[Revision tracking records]
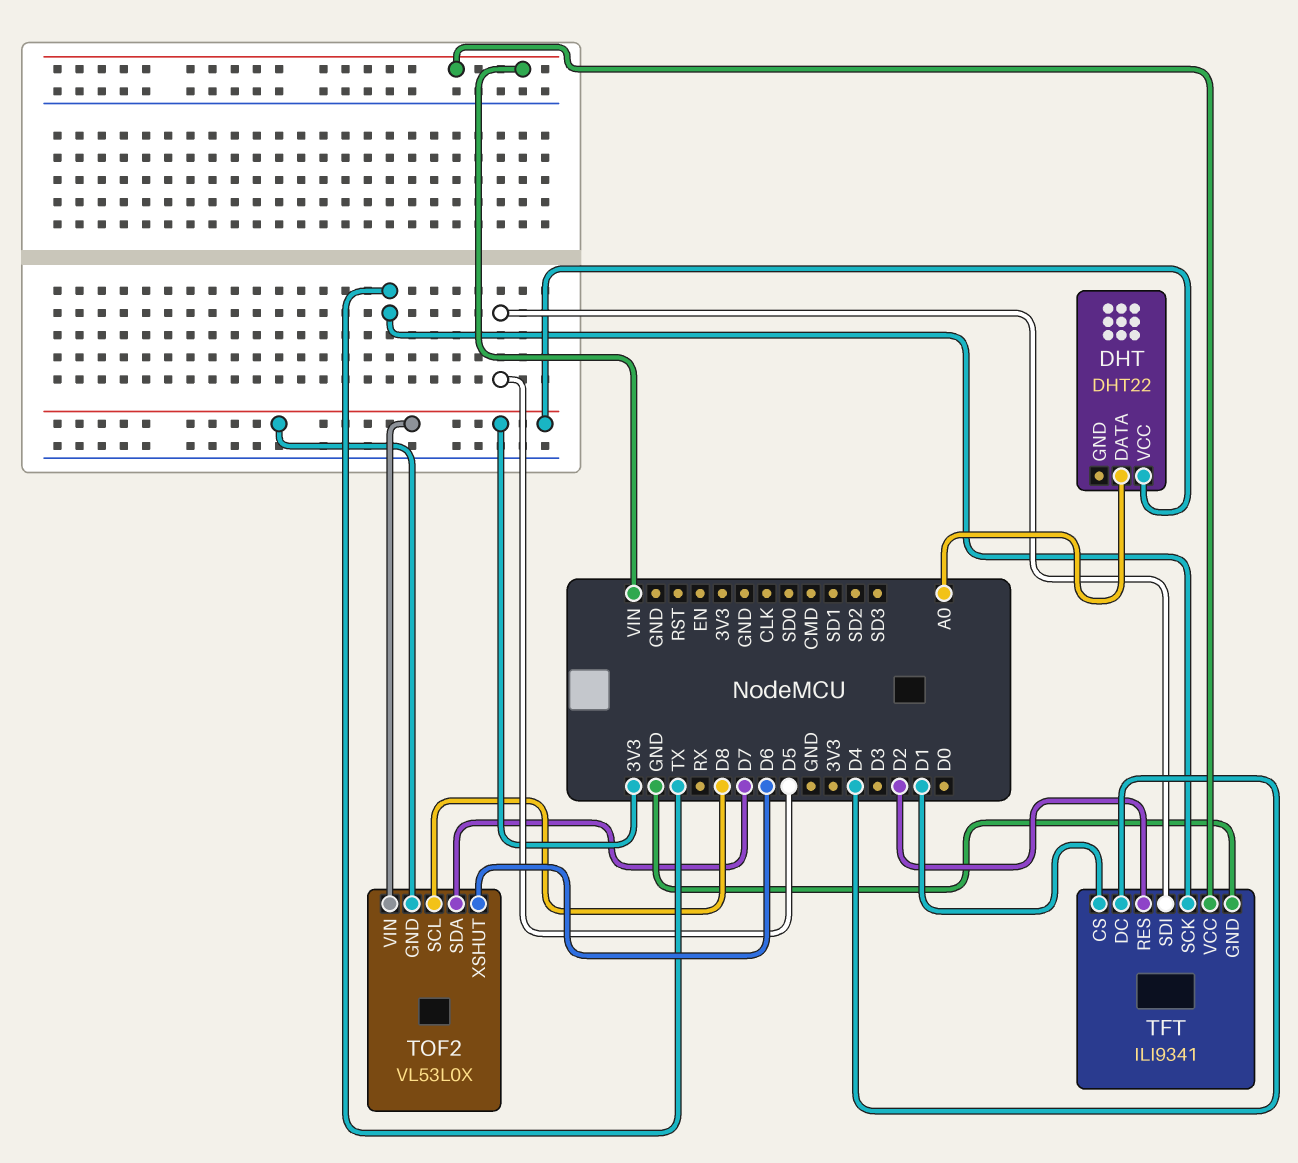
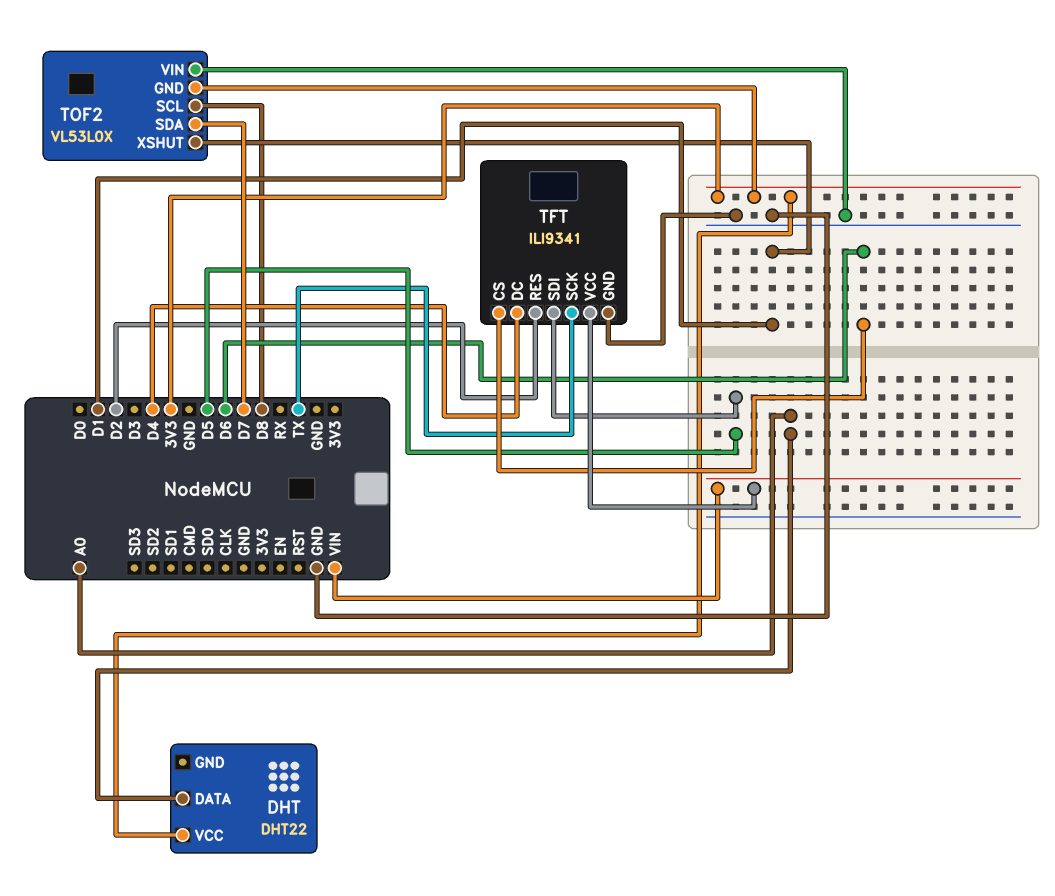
TFT pin CS: D1 -> D6
TOF2 pin VIN: 3V3 -> GND
TOF2 pin XSHUT: D6 -> D1

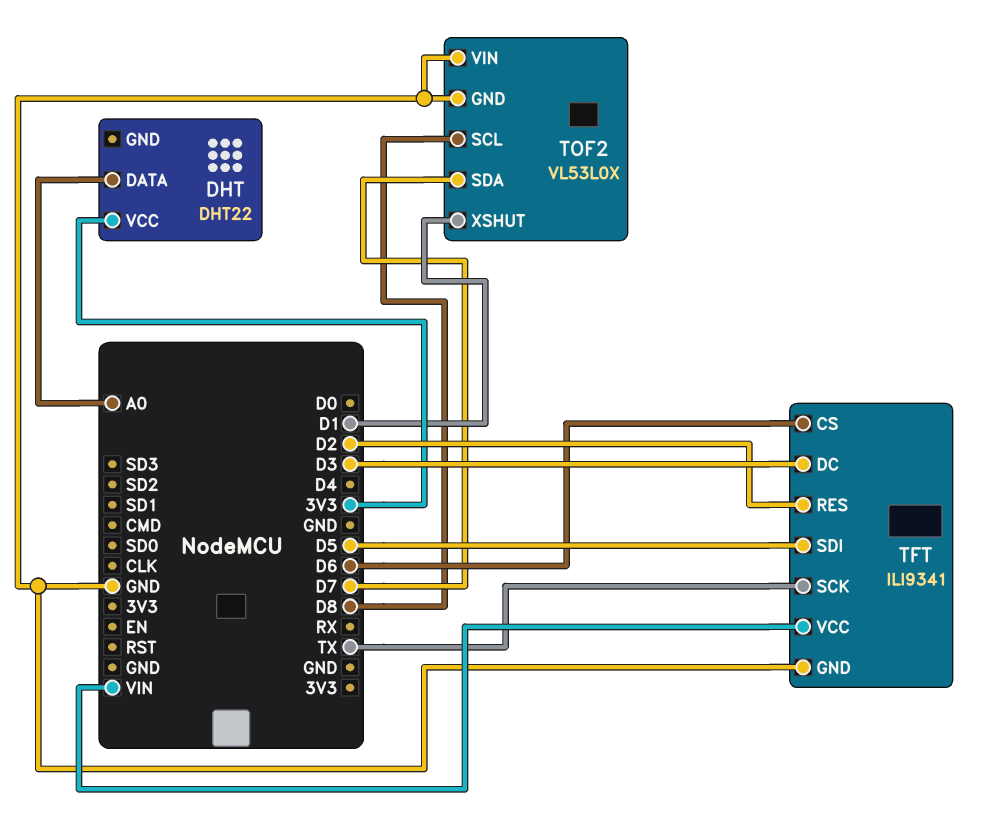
TFT pin DC: D4 -> D3
TOF2 pin GND: 3V3 -> GND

### What to produce
The copy should hold exactly the lines from the line containing "TOF2 pin XSHUT: D6 -> D1" through the end of the data, both ends included, and no pictures.

### Solution
TOF2 pin XSHUT: D6 -> D1

TFT pin DC: D4 -> D3
TOF2 pin GND: 3V3 -> GND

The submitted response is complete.